EXERCISE DESCRIPTION:
Each entry should be printed exactly, with its images omitted.

TASK MATERIAL:
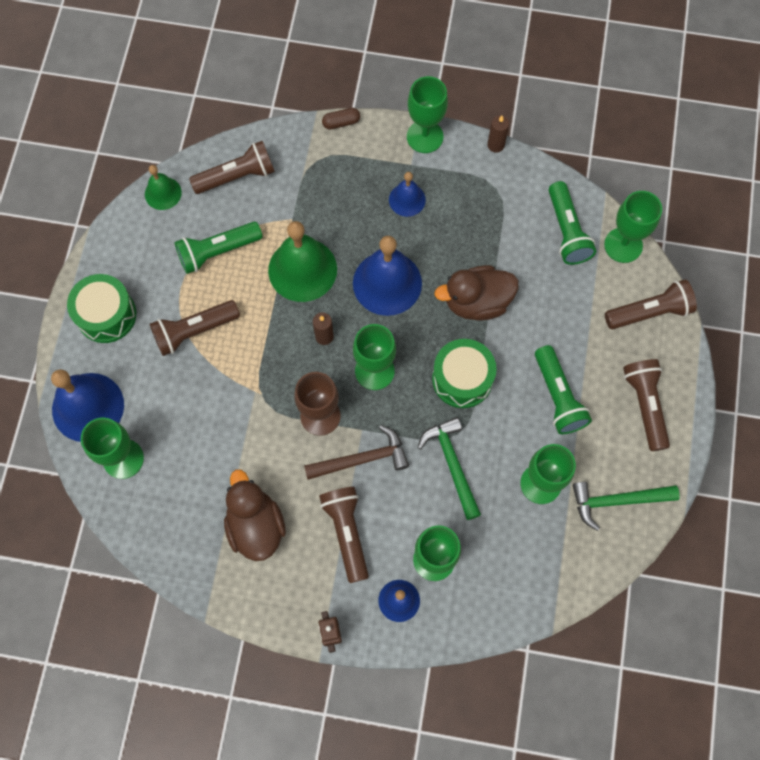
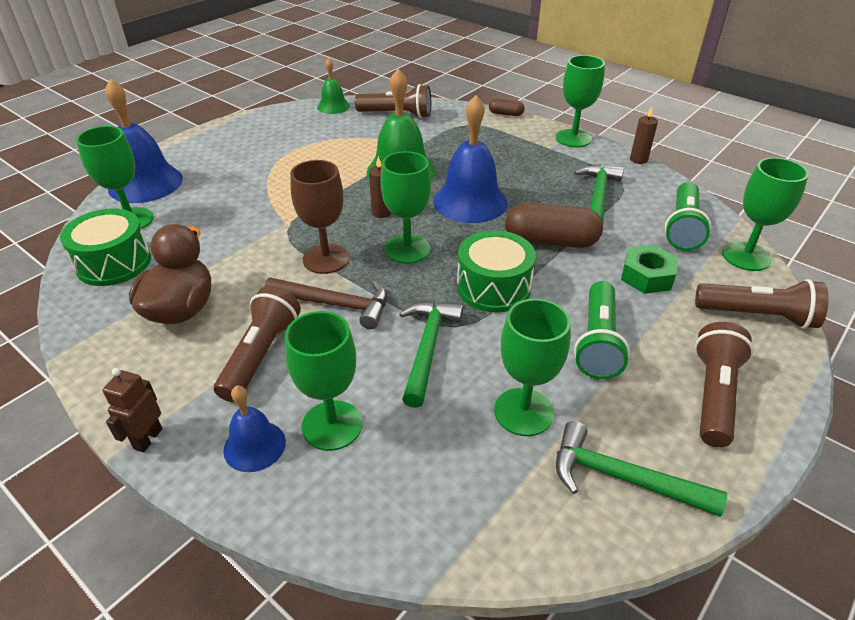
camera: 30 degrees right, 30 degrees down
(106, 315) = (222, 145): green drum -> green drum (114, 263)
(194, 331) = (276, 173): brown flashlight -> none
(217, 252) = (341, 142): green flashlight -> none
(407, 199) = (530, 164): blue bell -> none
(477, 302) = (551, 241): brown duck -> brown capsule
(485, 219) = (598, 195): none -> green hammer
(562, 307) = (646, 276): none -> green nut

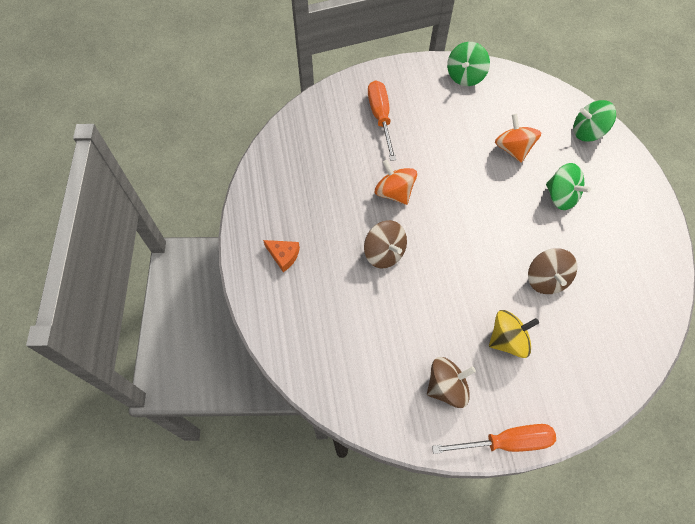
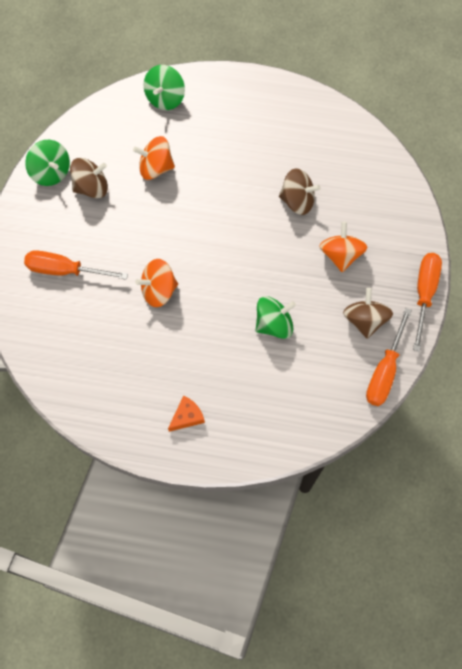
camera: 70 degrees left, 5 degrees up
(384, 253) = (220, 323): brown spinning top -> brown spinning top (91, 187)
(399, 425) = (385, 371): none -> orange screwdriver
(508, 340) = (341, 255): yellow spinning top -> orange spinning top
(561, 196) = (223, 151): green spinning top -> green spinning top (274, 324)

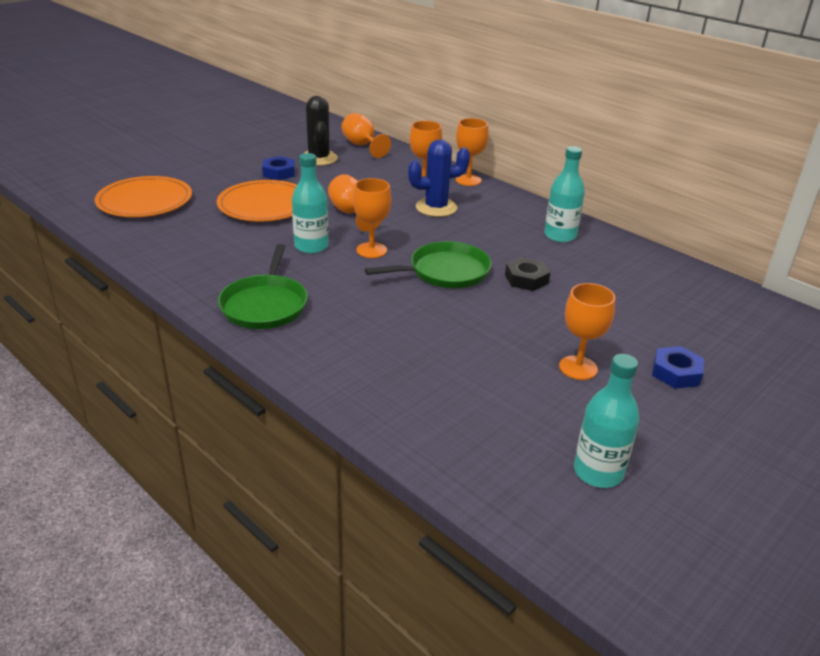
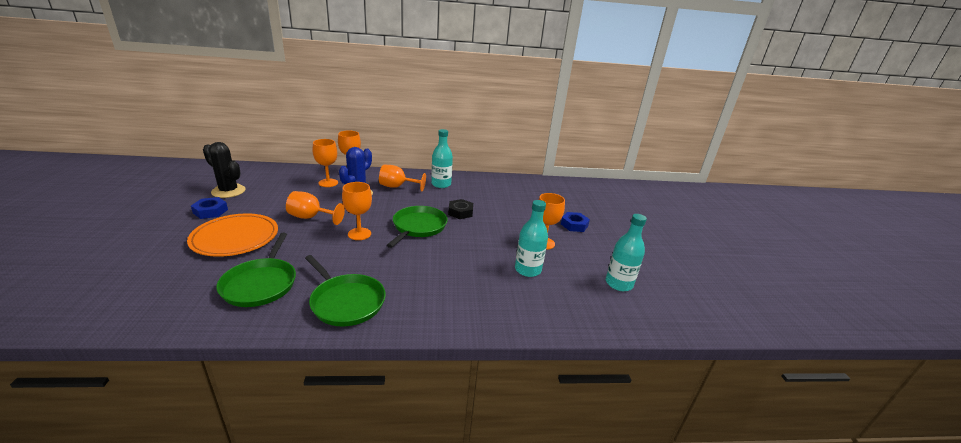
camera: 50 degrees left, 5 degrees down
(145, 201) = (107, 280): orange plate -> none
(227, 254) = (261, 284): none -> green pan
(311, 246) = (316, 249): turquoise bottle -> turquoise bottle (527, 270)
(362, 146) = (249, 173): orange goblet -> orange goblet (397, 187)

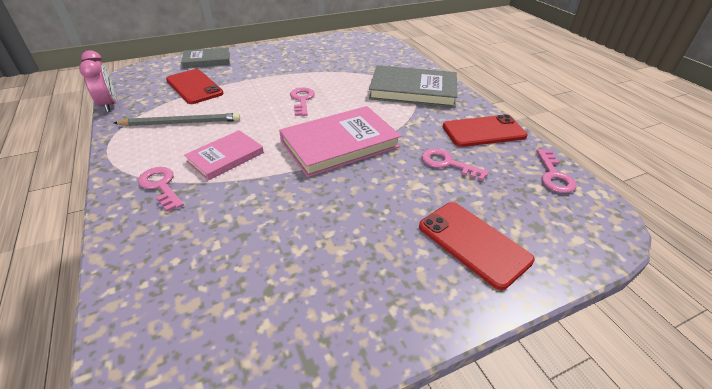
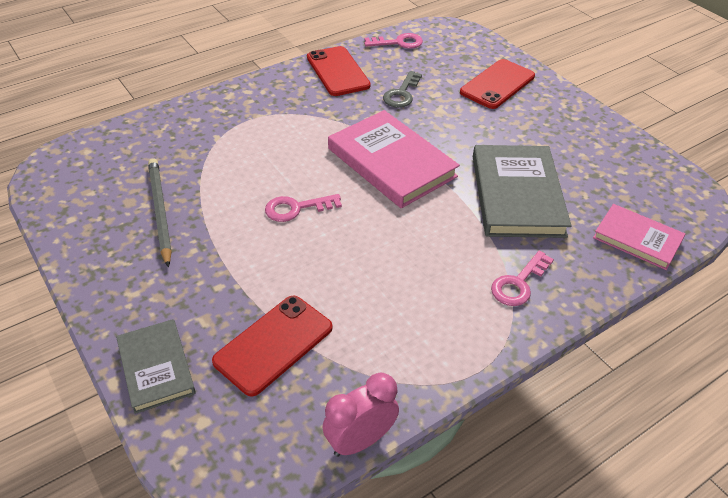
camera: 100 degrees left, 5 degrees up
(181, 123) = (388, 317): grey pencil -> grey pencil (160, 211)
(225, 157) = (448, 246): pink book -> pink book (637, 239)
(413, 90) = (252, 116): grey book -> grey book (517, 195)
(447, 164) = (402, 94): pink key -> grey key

RESULT OF THE TASK:
camera: 30 degrees right, 30 degrees down
(106, 315) = (222, 145): green drum -> green drum (114, 263)
(194, 331) = (276, 173): brown flashlight -> none
(217, 252) = (341, 142): green flashlight -> none
(407, 199) = (530, 164): blue bell -> none
(477, 302) = (551, 241): brown duck -> brown capsule
(485, 219) = (598, 195): none -> green hammer
(562, 307) = (646, 276): none -> green nut

camera: 70 degrees left, 5 degrees up
(384, 253) = (220, 323): brown spinning top -> brown spinning top (91, 187)
(399, 425) = (385, 371): none -> orange screwdriver
(508, 340) = (341, 255): yellow spinning top -> orange spinning top
(561, 196) = (223, 151): green spinning top -> green spinning top (274, 324)

camera: 50 degrees left, 5 degrees down
(145, 201) = (107, 280): orange plate -> none
(227, 254) = (261, 284): none -> green pan
(311, 246) = (316, 249): turquoise bottle -> turquoise bottle (527, 270)
(362, 146) = (249, 173): orange goblet -> orange goblet (397, 187)

camera: 100 degrees left, 5 degrees up
(181, 123) = (388, 317): grey pencil -> grey pencil (160, 211)
(225, 157) = (448, 246): pink book -> pink book (637, 239)
(413, 90) = (252, 116): grey book -> grey book (517, 195)
(447, 164) = (402, 94): pink key -> grey key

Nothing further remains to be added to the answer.